- **TASK DETAILS**
State how many lines in the entries below hold the word "pencil", with nothing besides the number.

- **THE INPUT**
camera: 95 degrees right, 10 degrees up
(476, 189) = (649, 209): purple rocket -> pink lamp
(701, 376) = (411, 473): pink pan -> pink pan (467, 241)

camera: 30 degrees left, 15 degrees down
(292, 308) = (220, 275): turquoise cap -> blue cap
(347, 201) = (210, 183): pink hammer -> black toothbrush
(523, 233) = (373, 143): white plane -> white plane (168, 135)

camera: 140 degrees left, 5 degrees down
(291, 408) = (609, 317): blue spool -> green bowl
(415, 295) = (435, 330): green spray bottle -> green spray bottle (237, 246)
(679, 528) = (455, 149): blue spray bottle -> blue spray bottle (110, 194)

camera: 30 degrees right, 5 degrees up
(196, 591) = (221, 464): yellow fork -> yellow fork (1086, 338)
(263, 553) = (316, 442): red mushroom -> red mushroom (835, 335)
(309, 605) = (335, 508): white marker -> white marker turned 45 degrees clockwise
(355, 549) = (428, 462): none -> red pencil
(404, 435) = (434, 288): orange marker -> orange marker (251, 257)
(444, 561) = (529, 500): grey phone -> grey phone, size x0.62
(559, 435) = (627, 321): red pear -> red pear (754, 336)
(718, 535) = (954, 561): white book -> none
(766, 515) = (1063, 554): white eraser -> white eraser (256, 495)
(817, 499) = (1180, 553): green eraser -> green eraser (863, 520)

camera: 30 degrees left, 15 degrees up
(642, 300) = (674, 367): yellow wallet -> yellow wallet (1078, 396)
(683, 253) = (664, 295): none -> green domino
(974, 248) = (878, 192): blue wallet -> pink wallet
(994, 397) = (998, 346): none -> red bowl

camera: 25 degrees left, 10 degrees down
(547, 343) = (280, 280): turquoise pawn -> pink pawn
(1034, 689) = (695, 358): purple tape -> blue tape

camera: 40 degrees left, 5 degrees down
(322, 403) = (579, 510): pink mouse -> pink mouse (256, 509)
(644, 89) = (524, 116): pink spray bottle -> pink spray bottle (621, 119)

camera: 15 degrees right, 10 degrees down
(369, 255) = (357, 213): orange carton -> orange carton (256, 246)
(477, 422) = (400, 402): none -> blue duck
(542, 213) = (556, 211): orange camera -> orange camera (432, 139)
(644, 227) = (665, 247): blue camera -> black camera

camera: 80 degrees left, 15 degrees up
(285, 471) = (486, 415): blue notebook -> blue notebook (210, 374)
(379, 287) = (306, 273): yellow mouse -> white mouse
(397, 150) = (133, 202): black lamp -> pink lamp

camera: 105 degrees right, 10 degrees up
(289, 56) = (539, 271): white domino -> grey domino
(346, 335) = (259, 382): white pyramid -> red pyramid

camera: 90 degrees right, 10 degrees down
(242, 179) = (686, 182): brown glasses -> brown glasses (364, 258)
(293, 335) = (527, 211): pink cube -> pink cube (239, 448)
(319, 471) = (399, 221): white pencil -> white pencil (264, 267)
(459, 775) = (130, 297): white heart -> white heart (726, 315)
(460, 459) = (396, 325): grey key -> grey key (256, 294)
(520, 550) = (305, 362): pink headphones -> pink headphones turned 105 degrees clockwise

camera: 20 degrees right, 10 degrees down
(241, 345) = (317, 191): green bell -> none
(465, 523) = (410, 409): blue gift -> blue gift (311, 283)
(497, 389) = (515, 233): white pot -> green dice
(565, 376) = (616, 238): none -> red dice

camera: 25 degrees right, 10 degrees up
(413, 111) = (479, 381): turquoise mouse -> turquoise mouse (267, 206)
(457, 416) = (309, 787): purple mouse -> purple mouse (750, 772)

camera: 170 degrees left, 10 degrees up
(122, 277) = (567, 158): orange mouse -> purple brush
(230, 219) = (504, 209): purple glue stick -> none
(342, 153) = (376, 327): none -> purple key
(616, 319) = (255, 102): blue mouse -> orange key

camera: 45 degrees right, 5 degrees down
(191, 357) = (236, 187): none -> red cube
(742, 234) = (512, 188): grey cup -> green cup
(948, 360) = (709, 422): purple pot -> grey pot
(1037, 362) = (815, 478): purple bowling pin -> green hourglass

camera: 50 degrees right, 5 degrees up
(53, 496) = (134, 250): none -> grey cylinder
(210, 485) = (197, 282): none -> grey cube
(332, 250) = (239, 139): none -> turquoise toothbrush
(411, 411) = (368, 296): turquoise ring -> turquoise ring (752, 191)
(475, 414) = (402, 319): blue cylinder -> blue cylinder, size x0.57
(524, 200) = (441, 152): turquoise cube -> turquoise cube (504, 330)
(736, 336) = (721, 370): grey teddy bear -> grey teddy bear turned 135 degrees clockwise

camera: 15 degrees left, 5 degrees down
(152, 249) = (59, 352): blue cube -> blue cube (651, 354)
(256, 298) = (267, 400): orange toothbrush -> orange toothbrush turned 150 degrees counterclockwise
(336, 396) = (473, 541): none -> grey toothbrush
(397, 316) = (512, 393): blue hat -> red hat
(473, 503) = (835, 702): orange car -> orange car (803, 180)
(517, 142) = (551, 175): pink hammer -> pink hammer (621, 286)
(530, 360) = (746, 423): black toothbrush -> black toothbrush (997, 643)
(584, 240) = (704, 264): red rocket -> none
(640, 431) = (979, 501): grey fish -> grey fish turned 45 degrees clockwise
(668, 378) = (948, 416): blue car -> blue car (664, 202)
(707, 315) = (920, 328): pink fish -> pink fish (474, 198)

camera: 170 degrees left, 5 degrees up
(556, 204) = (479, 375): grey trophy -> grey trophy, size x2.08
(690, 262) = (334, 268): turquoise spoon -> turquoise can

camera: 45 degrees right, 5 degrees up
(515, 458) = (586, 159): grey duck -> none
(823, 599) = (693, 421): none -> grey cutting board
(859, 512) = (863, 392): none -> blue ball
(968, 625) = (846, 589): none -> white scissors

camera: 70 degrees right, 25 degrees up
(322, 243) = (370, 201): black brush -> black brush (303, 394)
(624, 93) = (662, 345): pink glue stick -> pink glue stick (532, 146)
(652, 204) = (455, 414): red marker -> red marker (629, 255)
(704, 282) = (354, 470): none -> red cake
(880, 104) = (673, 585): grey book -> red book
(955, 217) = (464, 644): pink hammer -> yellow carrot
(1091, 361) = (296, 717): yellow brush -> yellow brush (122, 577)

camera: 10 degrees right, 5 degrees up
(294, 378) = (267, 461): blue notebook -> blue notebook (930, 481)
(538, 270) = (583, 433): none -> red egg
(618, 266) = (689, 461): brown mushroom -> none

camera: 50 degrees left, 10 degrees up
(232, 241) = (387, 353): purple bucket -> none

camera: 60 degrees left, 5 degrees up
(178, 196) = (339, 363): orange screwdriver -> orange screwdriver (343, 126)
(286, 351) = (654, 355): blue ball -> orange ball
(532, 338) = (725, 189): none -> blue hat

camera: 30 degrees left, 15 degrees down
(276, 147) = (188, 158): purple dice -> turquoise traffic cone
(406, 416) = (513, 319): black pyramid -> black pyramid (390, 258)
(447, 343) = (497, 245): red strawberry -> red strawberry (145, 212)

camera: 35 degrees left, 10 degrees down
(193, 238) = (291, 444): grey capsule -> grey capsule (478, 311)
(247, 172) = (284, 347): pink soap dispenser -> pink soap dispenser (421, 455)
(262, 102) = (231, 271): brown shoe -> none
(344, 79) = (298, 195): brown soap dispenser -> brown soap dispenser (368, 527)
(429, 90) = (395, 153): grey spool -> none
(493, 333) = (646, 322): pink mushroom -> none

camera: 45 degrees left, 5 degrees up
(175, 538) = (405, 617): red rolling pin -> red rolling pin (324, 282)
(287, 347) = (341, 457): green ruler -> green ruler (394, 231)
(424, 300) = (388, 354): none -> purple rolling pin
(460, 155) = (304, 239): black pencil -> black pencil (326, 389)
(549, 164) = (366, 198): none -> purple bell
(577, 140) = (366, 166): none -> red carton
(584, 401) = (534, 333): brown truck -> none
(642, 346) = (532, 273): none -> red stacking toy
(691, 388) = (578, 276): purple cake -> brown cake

- **OUTPUT FOR THIS TASK**
3